[WHAT YOU WILL DO] Only the final stretch of the data is wanted: reproduce the line containing "Analyze this satellite" and each line after it, exactly.

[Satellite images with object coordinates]

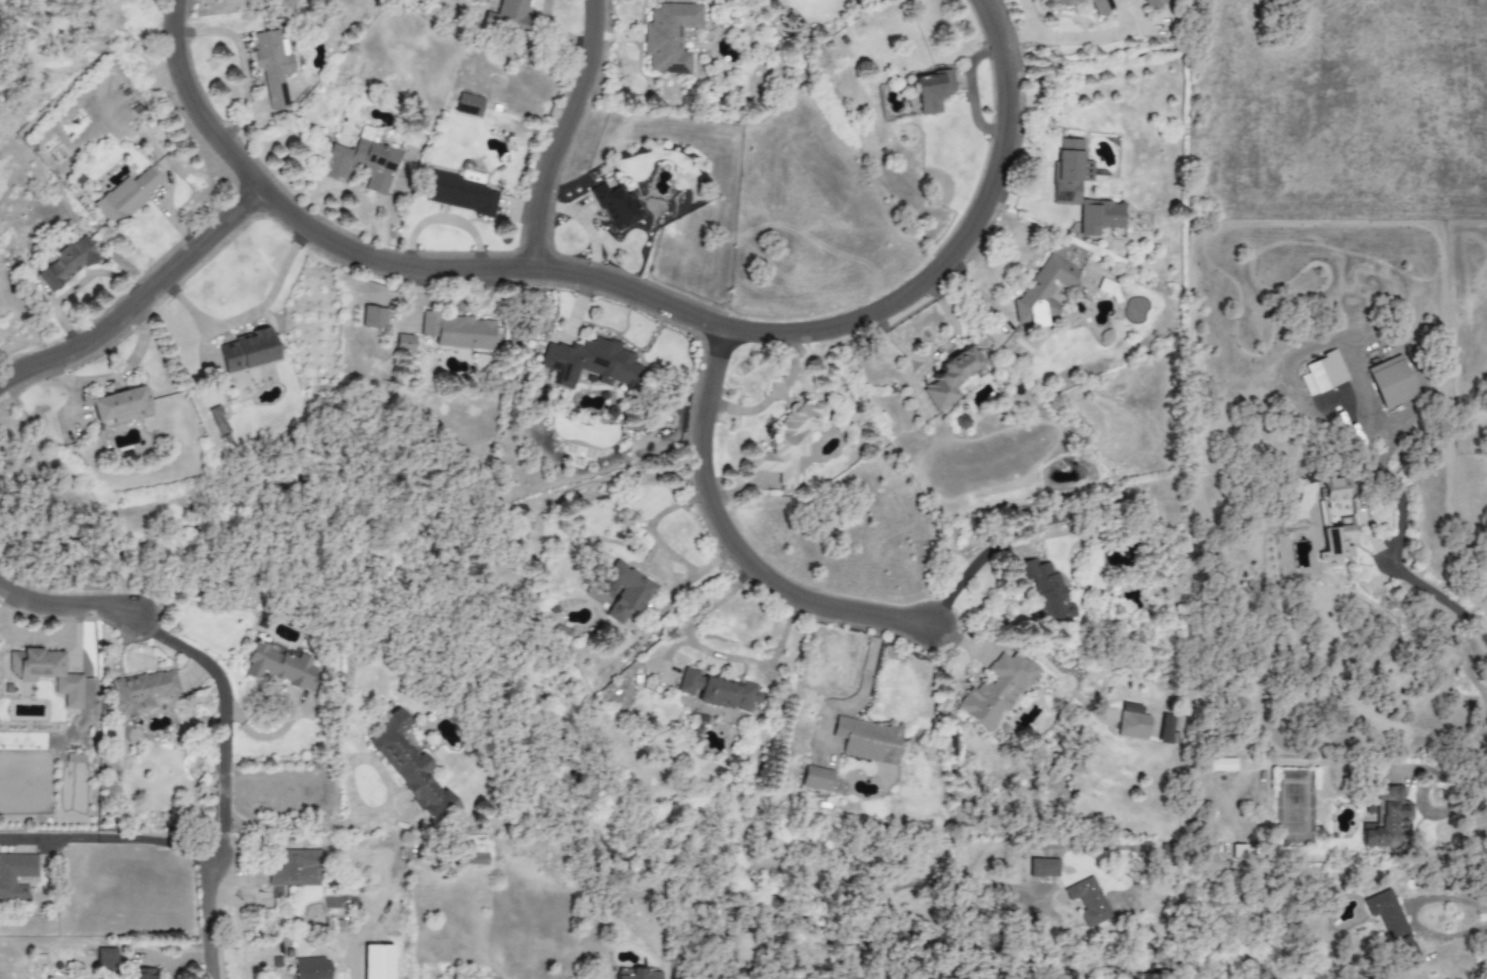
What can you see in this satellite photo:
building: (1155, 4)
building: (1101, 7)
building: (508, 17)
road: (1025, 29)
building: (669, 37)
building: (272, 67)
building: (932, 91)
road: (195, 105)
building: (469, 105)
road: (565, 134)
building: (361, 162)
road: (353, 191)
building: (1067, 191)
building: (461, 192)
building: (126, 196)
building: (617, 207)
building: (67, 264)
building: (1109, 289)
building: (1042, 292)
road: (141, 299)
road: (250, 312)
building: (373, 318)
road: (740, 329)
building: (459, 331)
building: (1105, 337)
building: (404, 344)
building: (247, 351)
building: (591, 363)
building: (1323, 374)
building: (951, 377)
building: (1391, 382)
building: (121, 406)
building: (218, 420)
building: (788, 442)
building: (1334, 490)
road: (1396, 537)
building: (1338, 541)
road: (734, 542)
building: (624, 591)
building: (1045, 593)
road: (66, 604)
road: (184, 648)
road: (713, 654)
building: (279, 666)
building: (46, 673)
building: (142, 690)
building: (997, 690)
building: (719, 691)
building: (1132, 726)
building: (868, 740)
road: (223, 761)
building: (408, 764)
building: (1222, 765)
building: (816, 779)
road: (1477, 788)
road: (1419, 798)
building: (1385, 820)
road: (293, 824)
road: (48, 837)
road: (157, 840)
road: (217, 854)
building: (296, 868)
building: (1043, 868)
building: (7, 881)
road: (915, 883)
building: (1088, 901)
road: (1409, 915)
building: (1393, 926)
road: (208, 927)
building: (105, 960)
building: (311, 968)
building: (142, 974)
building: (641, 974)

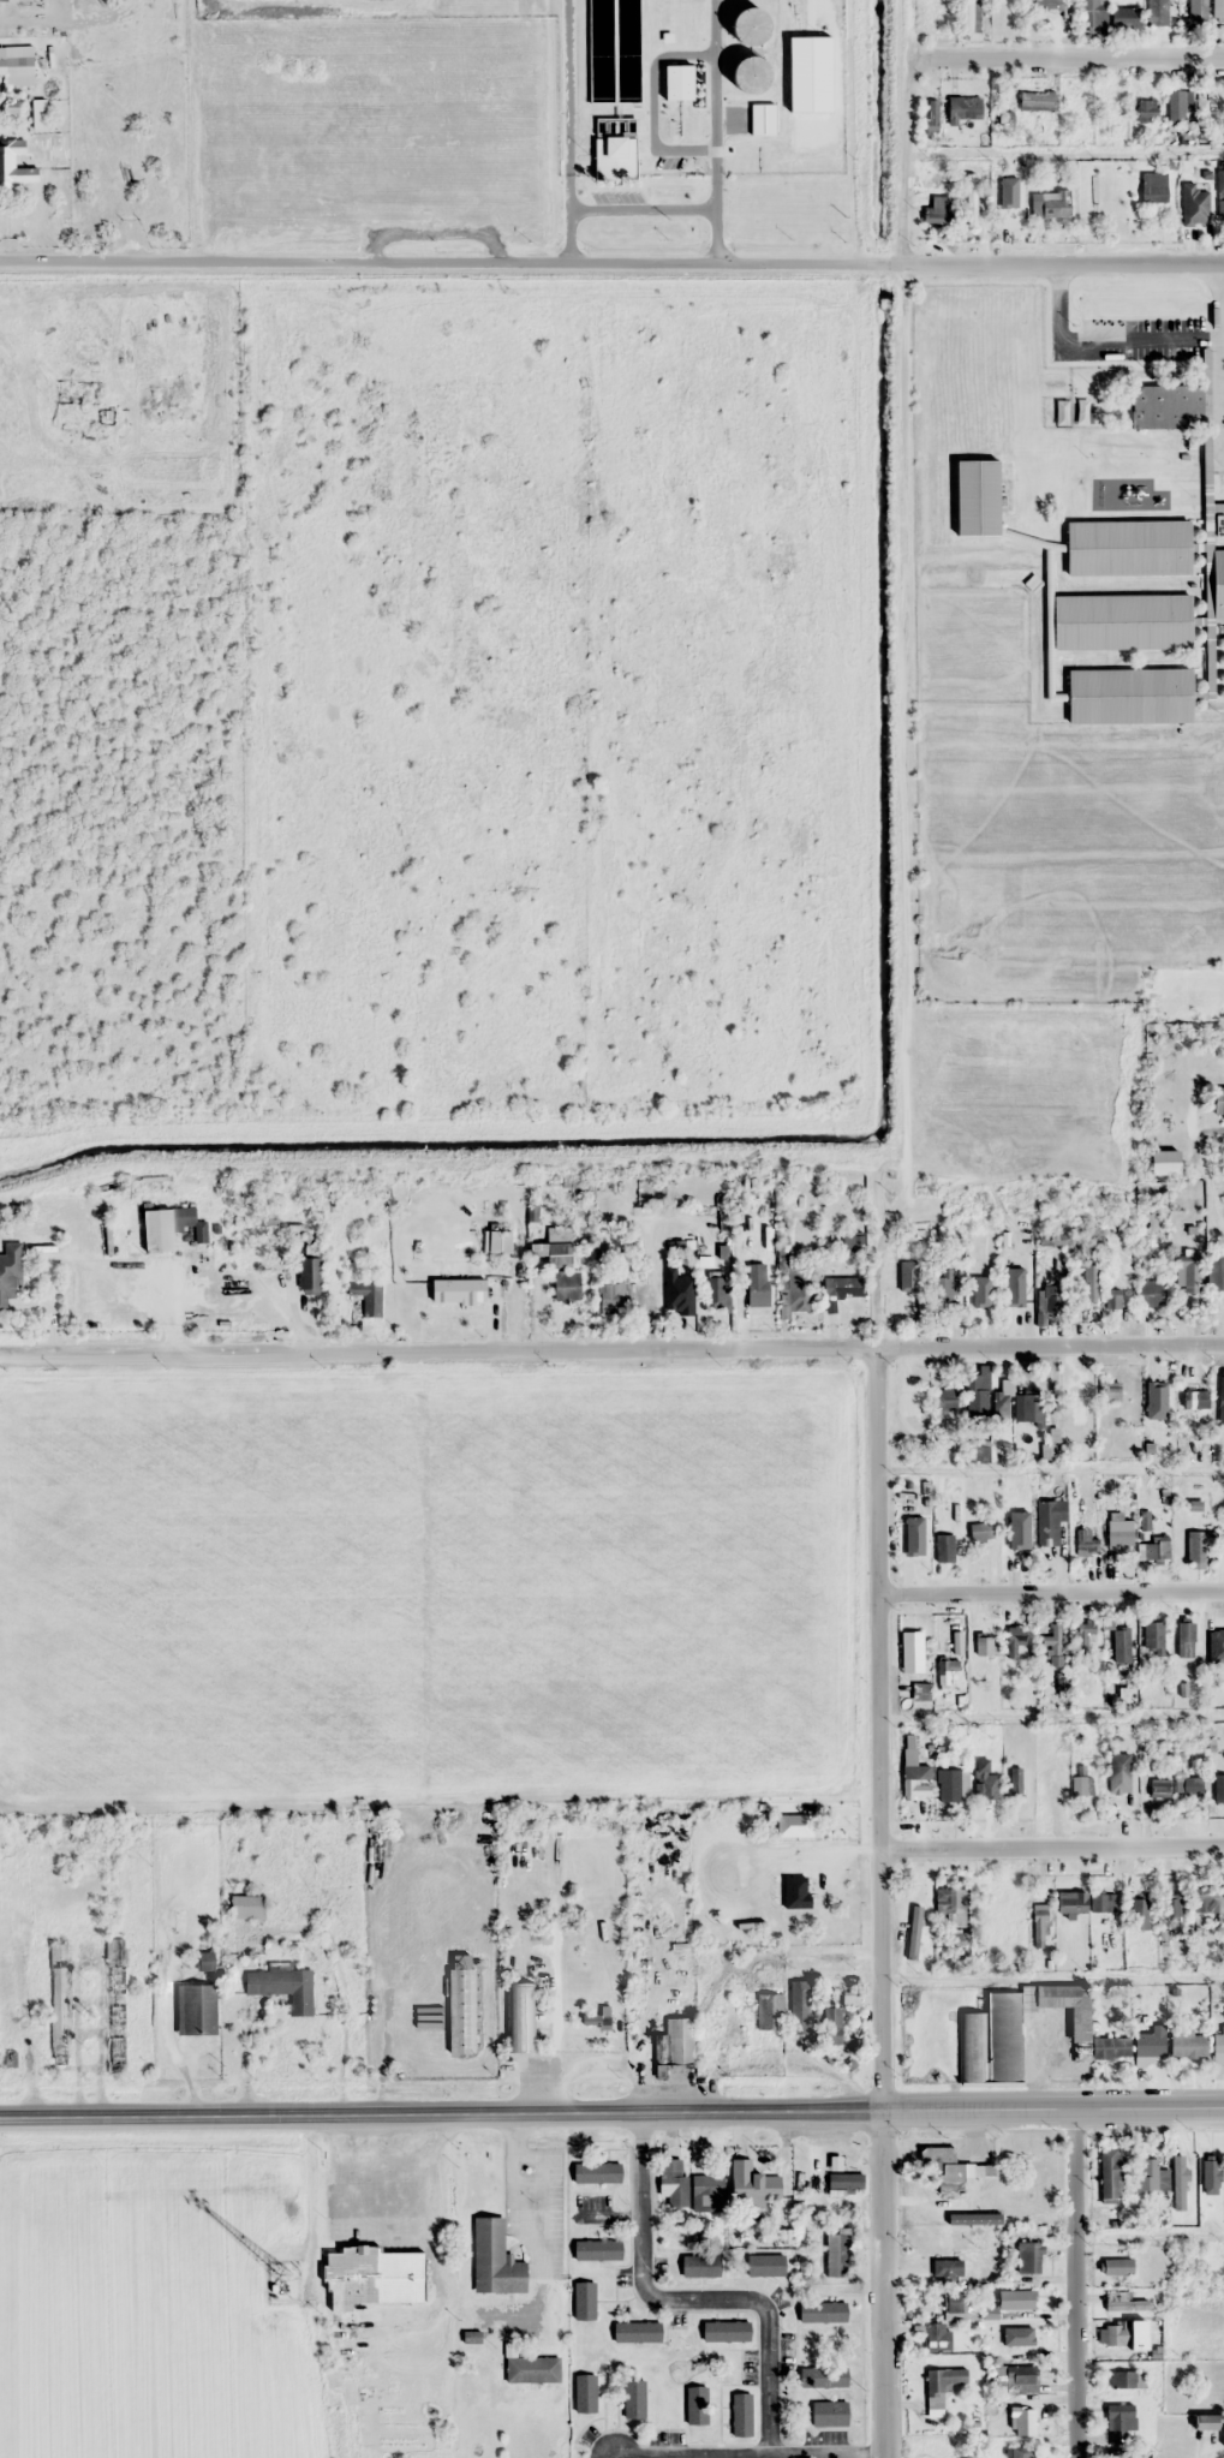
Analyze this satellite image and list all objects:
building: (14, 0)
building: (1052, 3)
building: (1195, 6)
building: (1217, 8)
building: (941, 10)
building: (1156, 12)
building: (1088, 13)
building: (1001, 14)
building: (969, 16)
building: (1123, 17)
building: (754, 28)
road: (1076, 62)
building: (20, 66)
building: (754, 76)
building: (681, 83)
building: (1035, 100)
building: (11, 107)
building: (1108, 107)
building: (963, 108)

[REPLY]
Analyze this satellite image and list all objects:
building: (14, 0)
building: (1052, 3)
building: (1195, 6)
building: (1217, 8)
building: (941, 10)
building: (1156, 12)
building: (1088, 13)
building: (1001, 14)
building: (969, 16)
building: (1123, 17)
building: (754, 28)
road: (1076, 62)
building: (20, 66)
building: (754, 76)
building: (681, 83)
building: (1035, 100)
building: (11, 107)
building: (1108, 107)
building: (963, 108)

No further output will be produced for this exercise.